Starting with the line that contains "white mouse: 4 -> 1" and ending with the last line of the entries, repeat exactly those lines and nothing else, pictures excluded.
--------------------------------
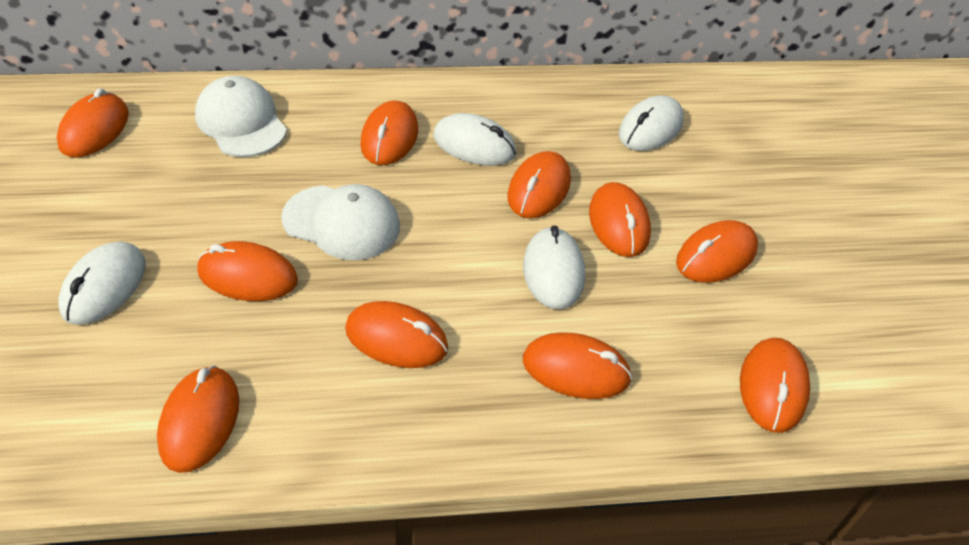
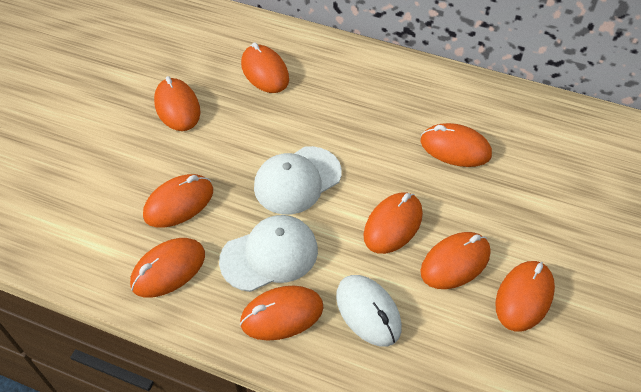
orange mouse: 10 -> 9
white mouse: 4 -> 1

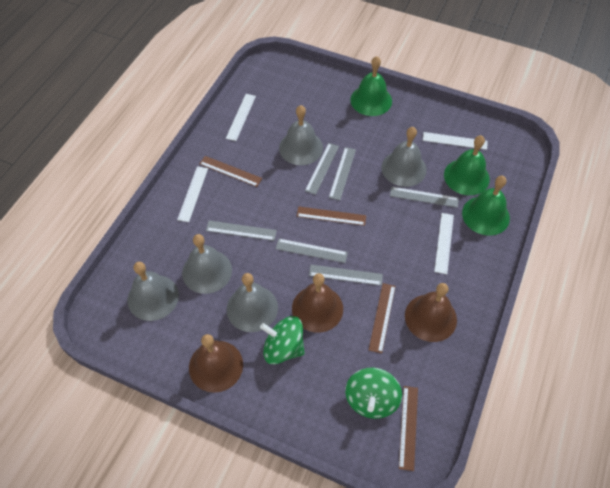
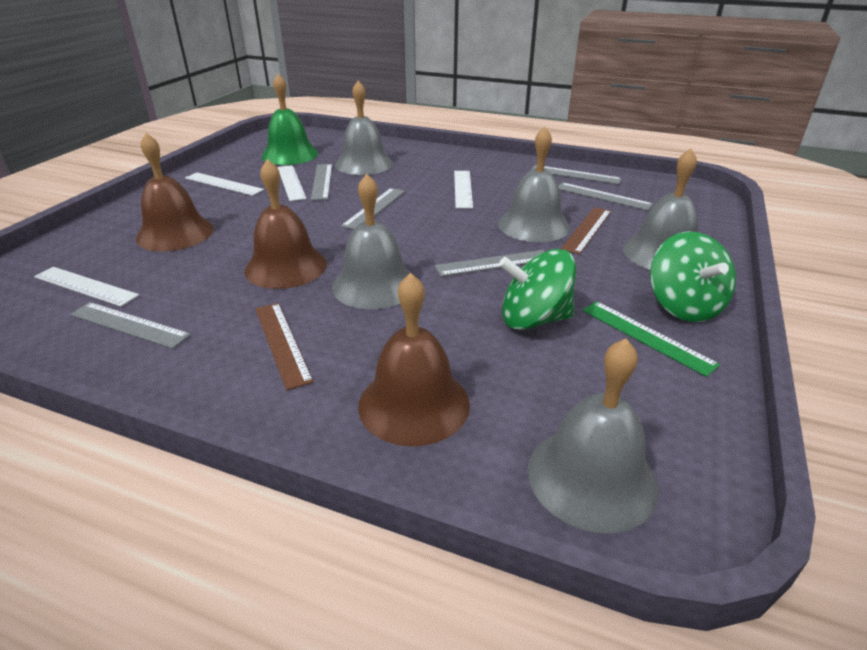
brown ruler: 4 -> 2
green bell: 3 -> 1
green ruler: 0 -> 1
--------------------------------
* [Solution to the exercise]:
white mouse: 4 -> 1

brown ruler: 4 -> 2
green bell: 3 -> 1
green ruler: 0 -> 1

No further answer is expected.